> Problem to solve: Without changing a thing, reproduce the entire listing and leave out its pictures.

> Supplied information:
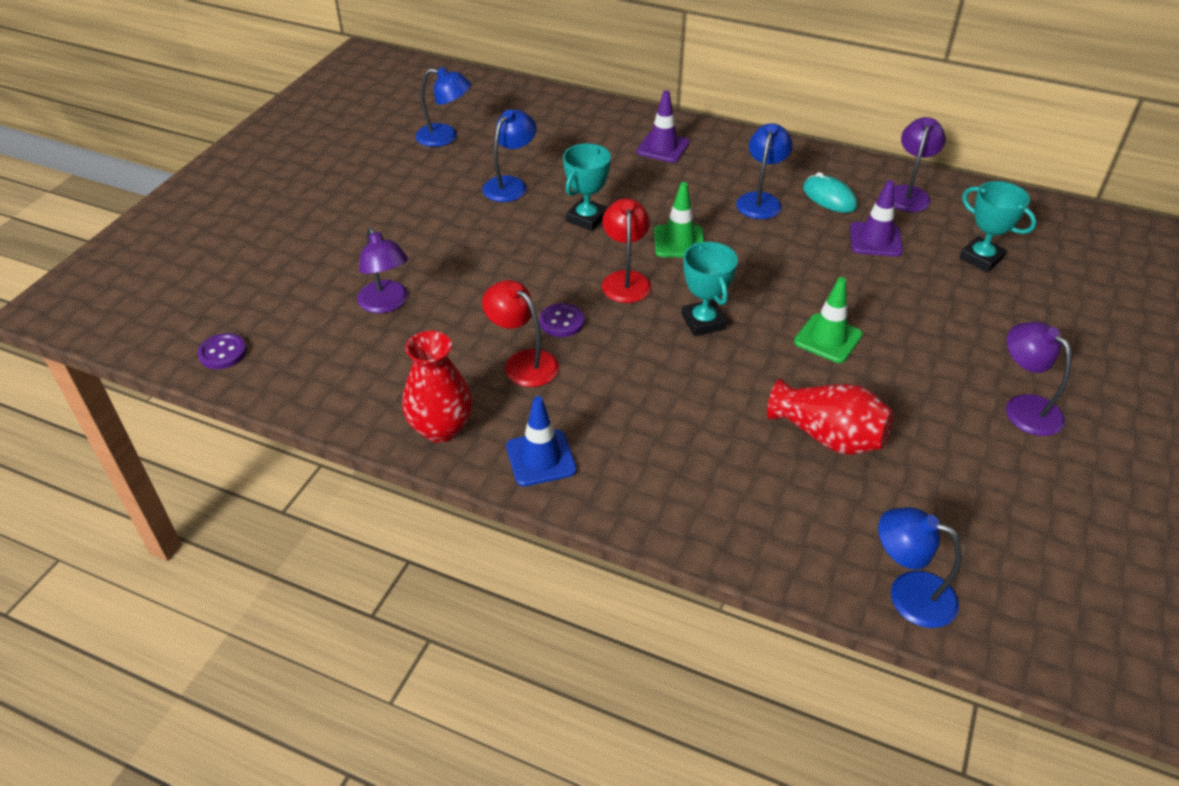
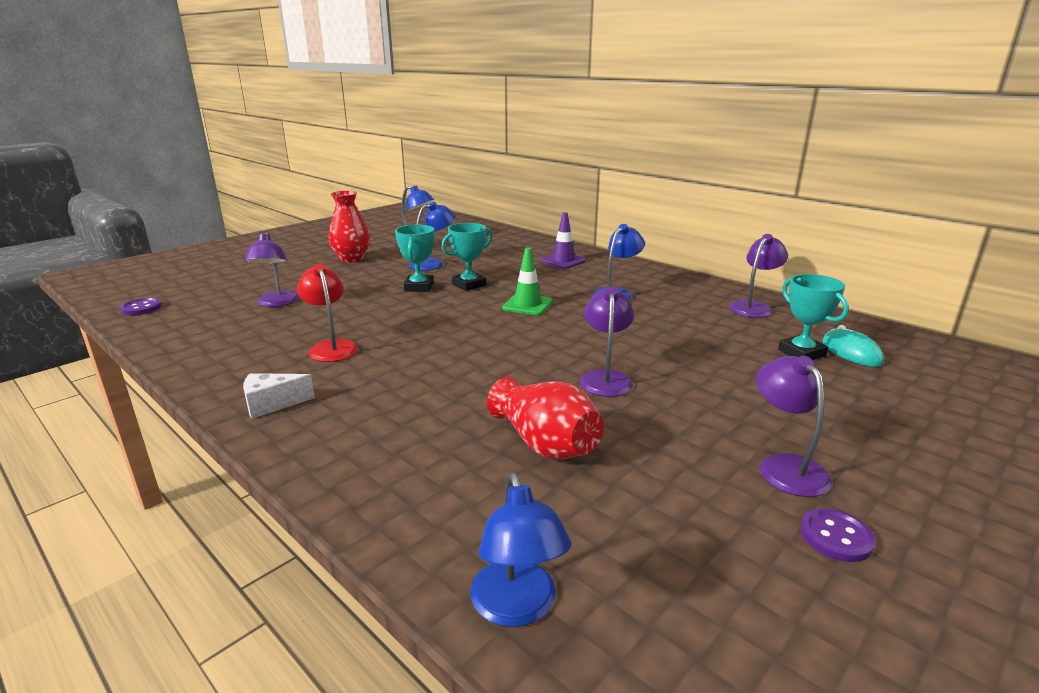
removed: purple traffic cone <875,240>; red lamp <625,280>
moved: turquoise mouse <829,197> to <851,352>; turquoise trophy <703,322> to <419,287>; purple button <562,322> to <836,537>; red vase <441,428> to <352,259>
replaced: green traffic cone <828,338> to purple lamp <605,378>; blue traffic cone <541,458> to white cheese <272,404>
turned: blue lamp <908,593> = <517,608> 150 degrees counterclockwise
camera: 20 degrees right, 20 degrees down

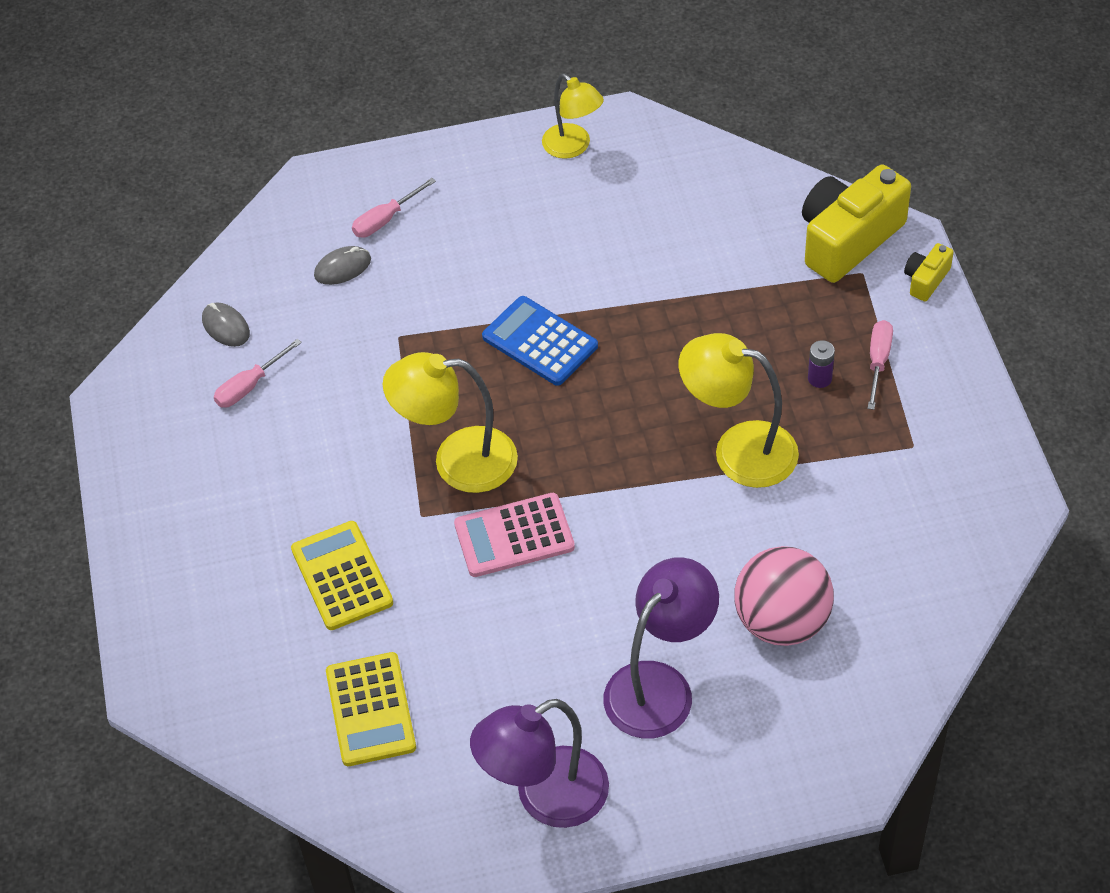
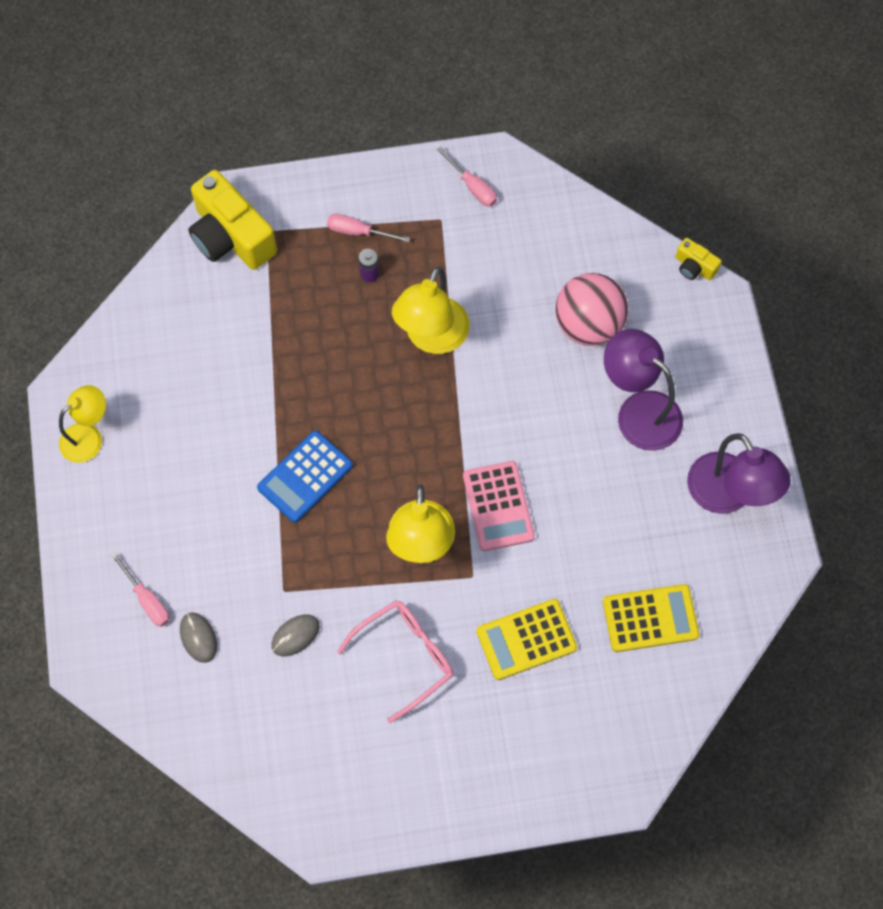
added: pink glasses <406,656>
moved: yellow camera <926,280> to <694,267>; grey mouse <226,327> to <295,636>; pink screwdriver <250,386> to <472,186>
camera: 90 degrees left, 15 degrees up

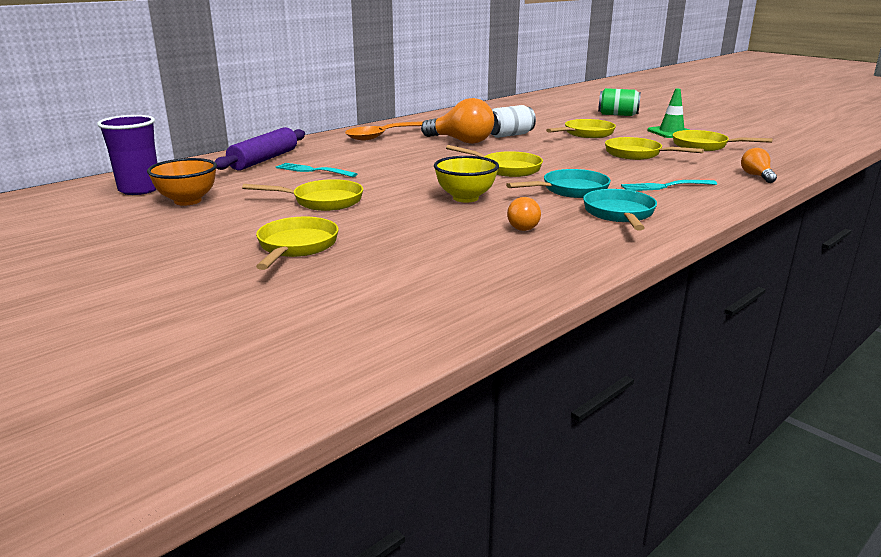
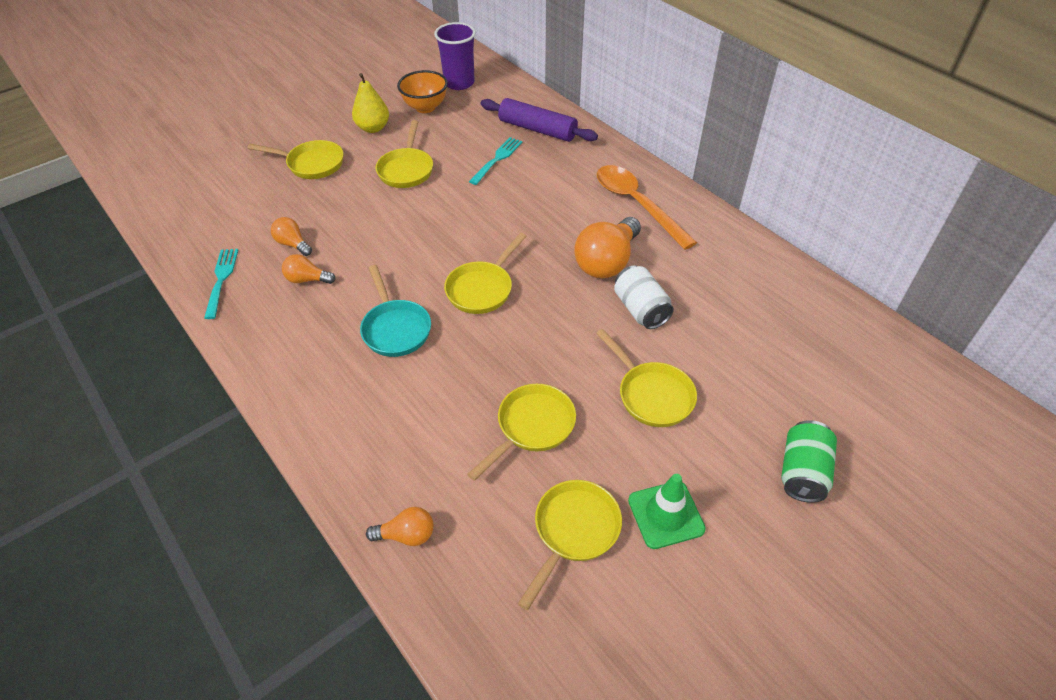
removed: yellow bowl <465,198>; turquoise pan <619,214>
added: yellow pear <373,128>; orange light bulb <293,244>
moved: turquoise fork <665,186> to <221,279>
camera: 95 degrees right, 25 degrees up

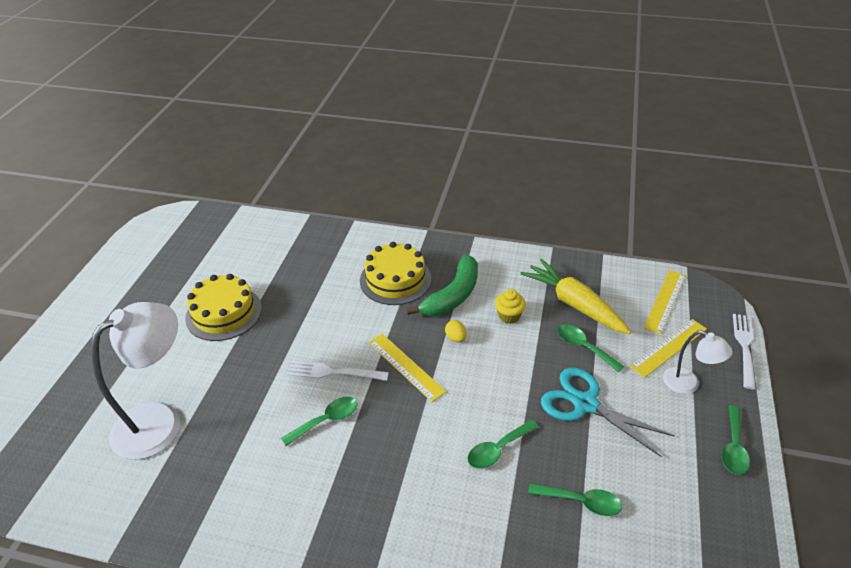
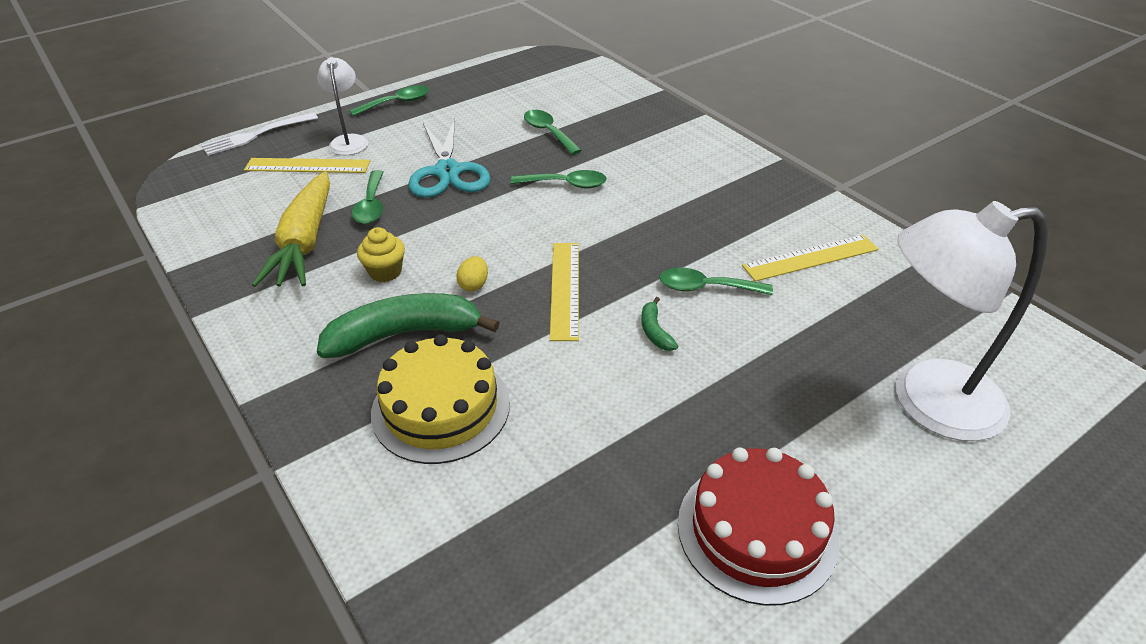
moved: yellow ruler <665,301> to <810,257>
replaced: white fork <333,372> to green banana <655,331>
recoloured: yellow cake <224,313> to red cake <757,530>
camera: 140 degrees left, 0 degrees up

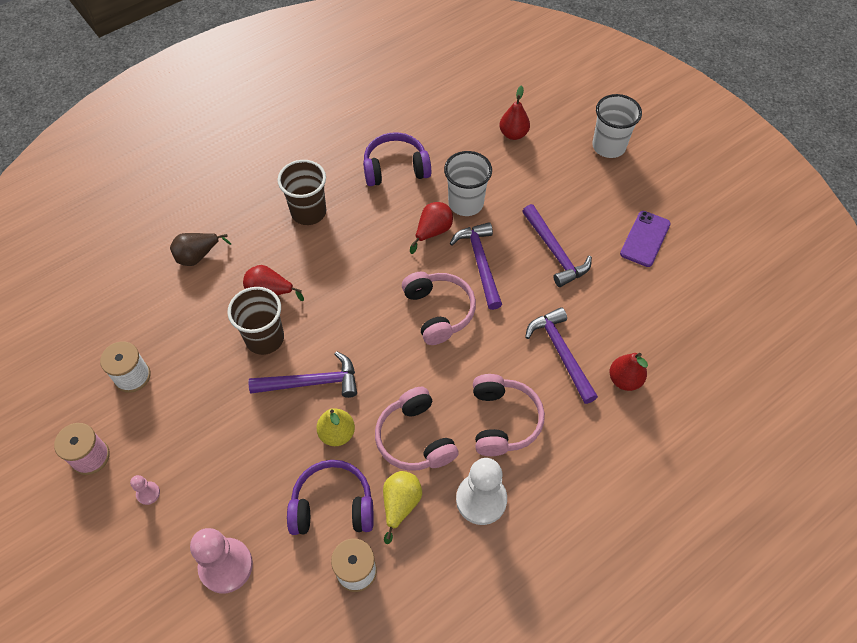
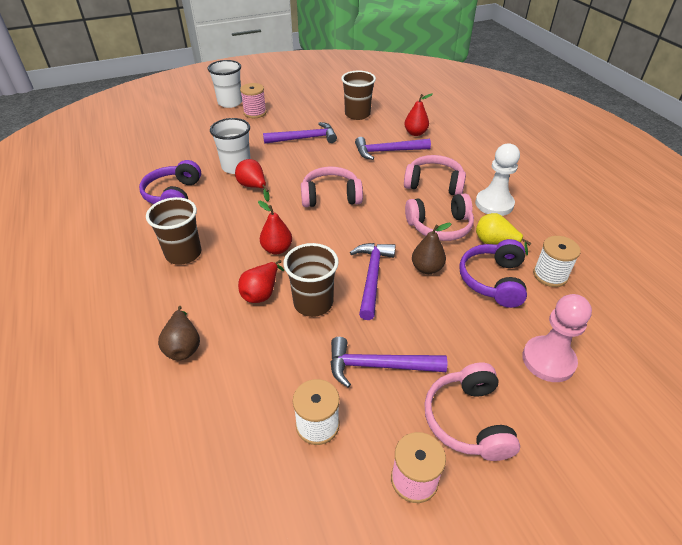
removed: purple phone <645,239>
added: brown cup <357,114>; pink spool <255,113>
moved: red pear <513,134> to <277,249>; purple hammer <480,263> to <378,366>
replaced: pink pawn <148,493> to pink headphones <468,420>
recoloured: yellow pear <337,434> to brown pear <427,268>
camera: 75 degrees left, 15 degrees down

> Task answer:
removed: purple traffic cone <875,240>; red lamp <625,280>
moved: turquoise mouse <829,197> to <851,352>; turquoise trophy <703,322> to <419,287>; purple button <562,322> to <836,537>; red vase <441,428> to <352,259>
replaced: green traffic cone <828,338> to purple lamp <605,378>; blue traffic cone <541,458> to white cheese <272,404>
turned: blue lamp <908,593> = <517,608> 150 degrees counterclockwise
camera: 20 degrees right, 20 degrees down

added: pink glasses <406,656>
moved: yellow camera <926,280> to <694,267>; grey mouse <226,327> to <295,636>; pink screwdriver <250,386> to <472,186>
camera: 90 degrees left, 15 degrees up

removed: yellow bowl <465,198>; turquoise pan <619,214>
added: yellow pear <373,128>; orange light bulb <293,244>
moved: turquoise fork <665,186> to <221,279>
camera: 95 degrees right, 25 degrees up

moved: yellow ruler <665,301> to <810,257>
replaced: white fork <333,372> to green banana <655,331>
recoloured: yellow cake <224,313> to red cake <757,530>
camera: 140 degrees left, 0 degrees up

removed: purple phone <645,239>
added: brown cup <357,114>; pink spool <255,113>
moved: red pear <513,134> to <277,249>; purple hammer <480,263> to <378,366>
replaced: pink pawn <148,493> to pink headphones <468,420>
recoloured: yellow pear <337,434> to brown pear <427,268>
camera: 75 degrees left, 15 degrees down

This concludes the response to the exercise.